── Task inputs ──

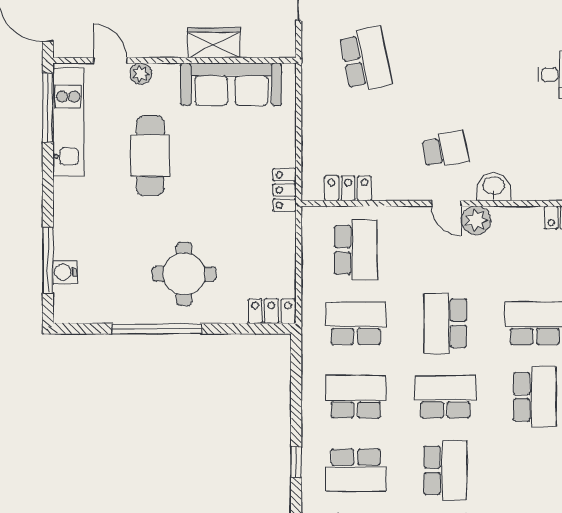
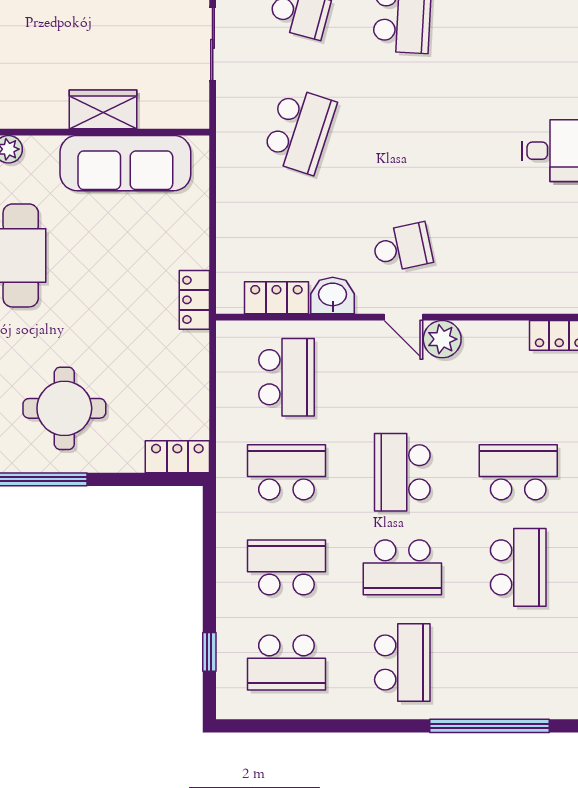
school desk: (366, 59) -> (299, 131), turned 30
washbasin: (494, 187) -> (333, 296), moved
school desk: (445, 397) -> (402, 567), turned 180

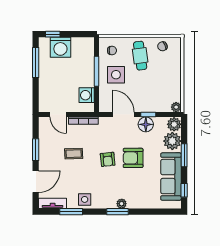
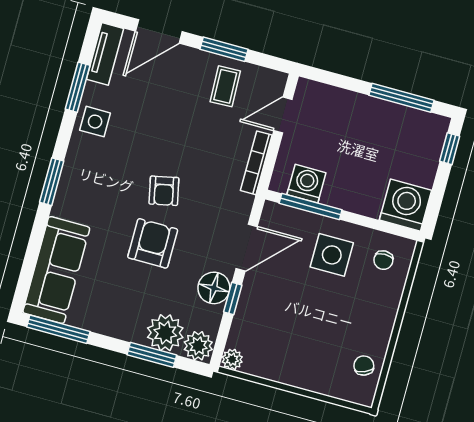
washing machine: (60, 47) -> (405, 205), moved, turned 90
cafe table: (140, 56) -> (357, 315), removed
window: (97, 71) -> (311, 206), moved
coffee table: (74, 154) -> (225, 86), moved
window: (184, 155) -> (152, 355), moved
armchair: (108, 159) -> (164, 191), turned -96
sofa: (171, 177) -> (56, 270), moved, turned 90
door: (36, 182) -> (159, 31), hinge flipped
window: (184, 190) -> (58, 329), width x2.17
plant: (122, 204) -> (66, 194), removed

───

> [Task instructions]:
Give every line of the listing above again, exactly, with no images.

> [Solution for this task]:
school desk: (366, 59) -> (299, 131), turned 30
washbasin: (494, 187) -> (333, 296), moved
school desk: (445, 397) -> (402, 567), turned 180

washing machine: (60, 47) -> (405, 205), moved, turned 90
cafe table: (140, 56) -> (357, 315), removed
window: (97, 71) -> (311, 206), moved
coffee table: (74, 154) -> (225, 86), moved
window: (184, 155) -> (152, 355), moved
armchair: (108, 159) -> (164, 191), turned -96
sofa: (171, 177) -> (56, 270), moved, turned 90
door: (36, 182) -> (159, 31), hinge flipped
window: (184, 190) -> (58, 329), width x2.17
plant: (122, 204) -> (66, 194), removed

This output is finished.